WHAT THIS TASK INVOLVES: Would you copy out each line of the records below that includes the word "Löffel"?

DATA SUPPLIED:

__________________________________________________

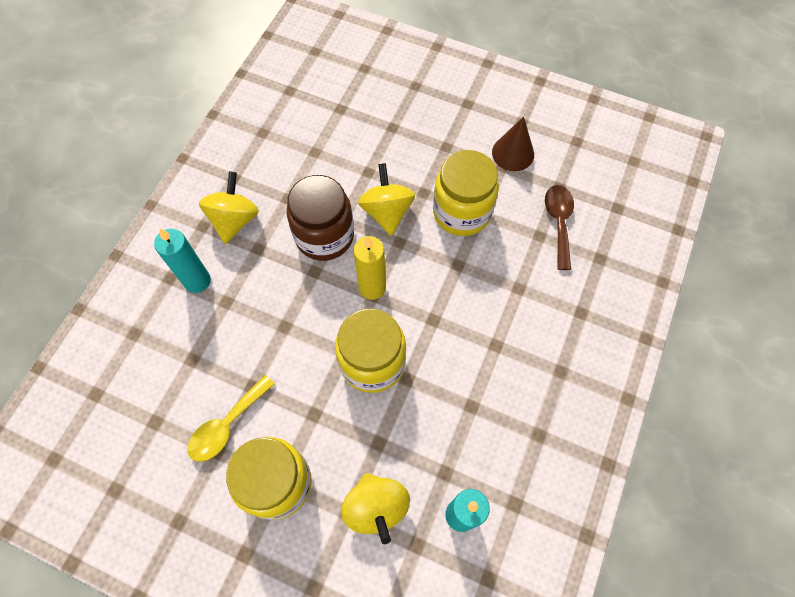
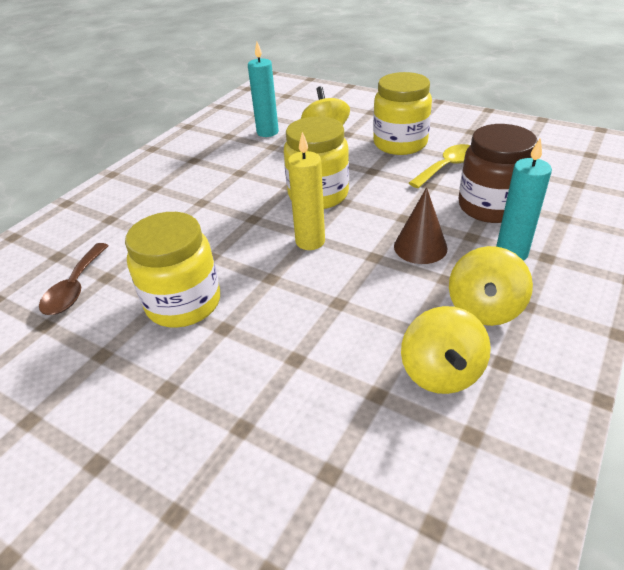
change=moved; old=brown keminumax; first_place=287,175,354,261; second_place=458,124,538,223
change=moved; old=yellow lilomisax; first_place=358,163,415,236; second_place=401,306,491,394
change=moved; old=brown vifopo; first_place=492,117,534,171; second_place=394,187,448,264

__________________________________________________

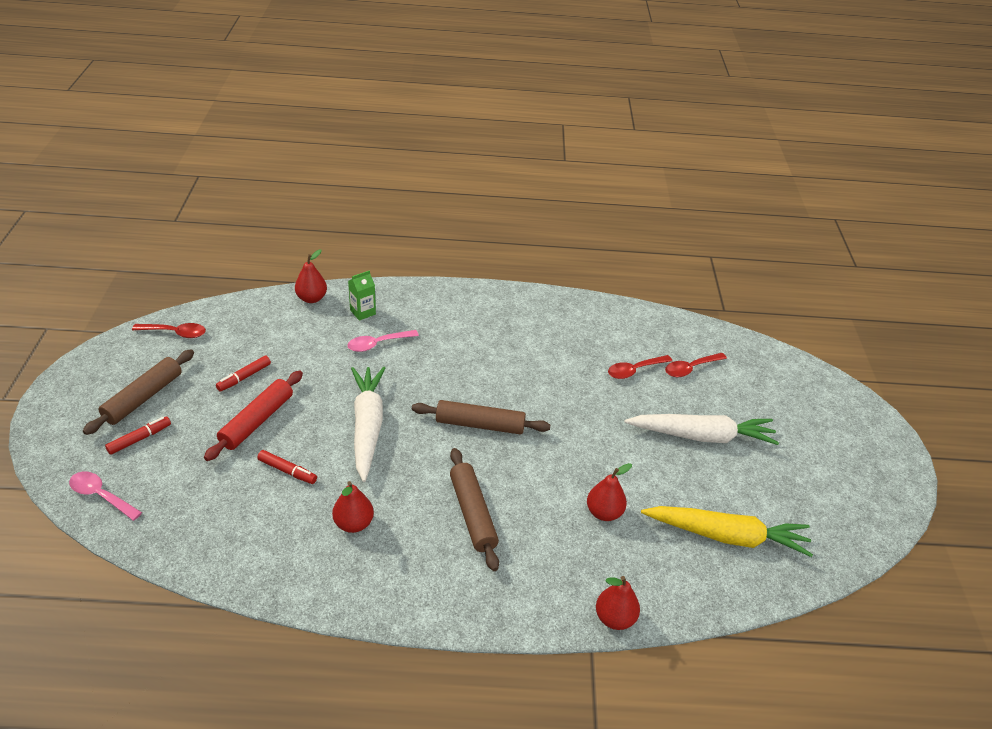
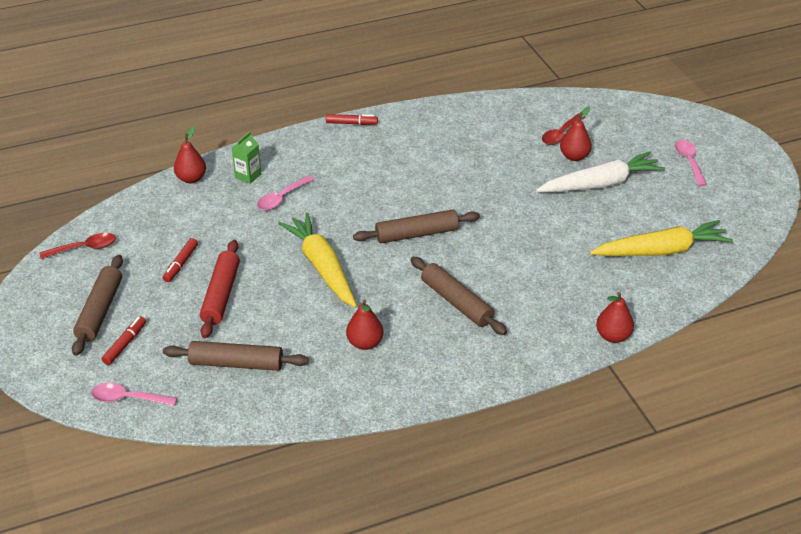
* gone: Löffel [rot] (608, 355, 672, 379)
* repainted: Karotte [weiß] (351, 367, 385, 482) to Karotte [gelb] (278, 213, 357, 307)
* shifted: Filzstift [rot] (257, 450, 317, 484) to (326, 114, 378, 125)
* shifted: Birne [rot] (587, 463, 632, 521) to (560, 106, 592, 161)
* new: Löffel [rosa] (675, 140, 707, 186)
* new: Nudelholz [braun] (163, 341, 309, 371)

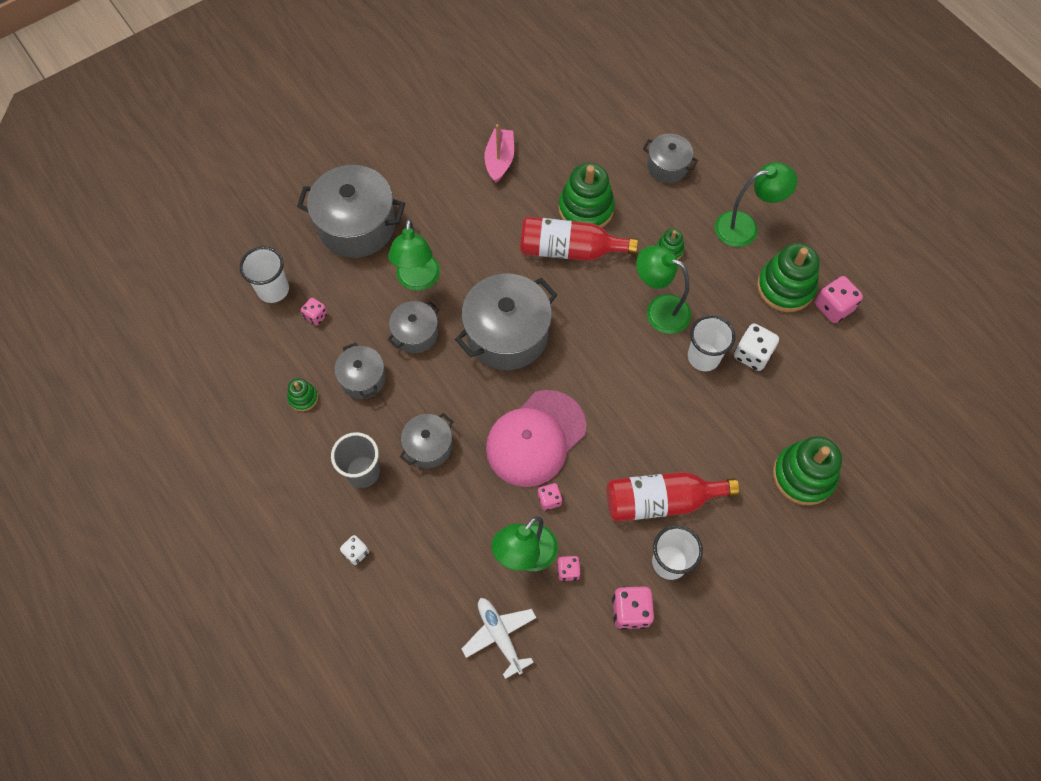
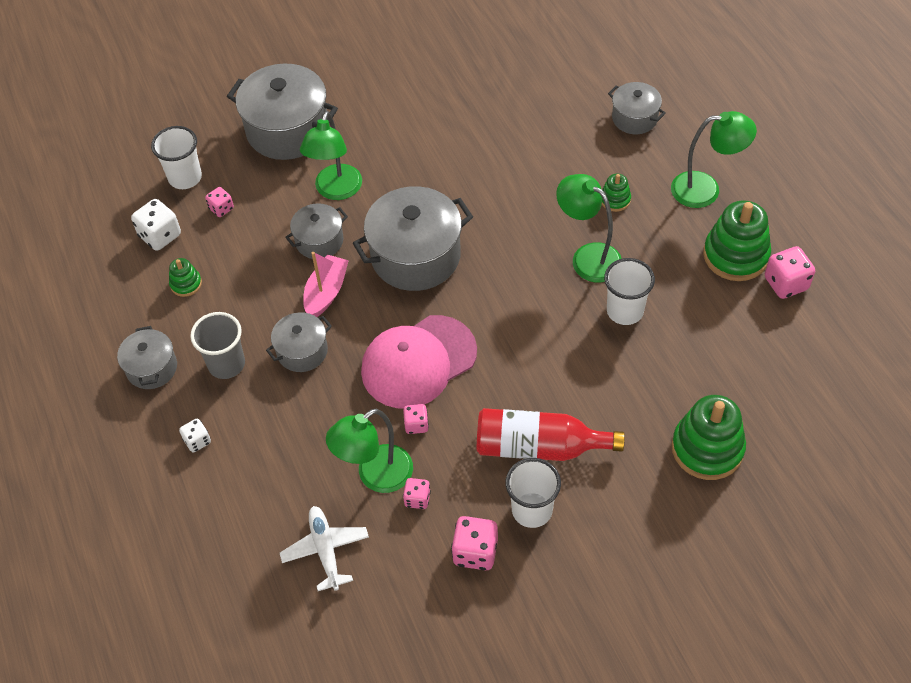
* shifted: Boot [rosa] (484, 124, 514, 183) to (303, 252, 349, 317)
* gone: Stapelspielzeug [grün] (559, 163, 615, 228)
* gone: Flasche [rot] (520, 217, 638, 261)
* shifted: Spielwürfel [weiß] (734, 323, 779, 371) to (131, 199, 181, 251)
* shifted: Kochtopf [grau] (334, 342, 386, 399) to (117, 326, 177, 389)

__________________________________________________

EXERCISE RESULT:
* gone: Löffel [rot] (608, 355, 672, 379)
* new: Löffel [rosa] (675, 140, 707, 186)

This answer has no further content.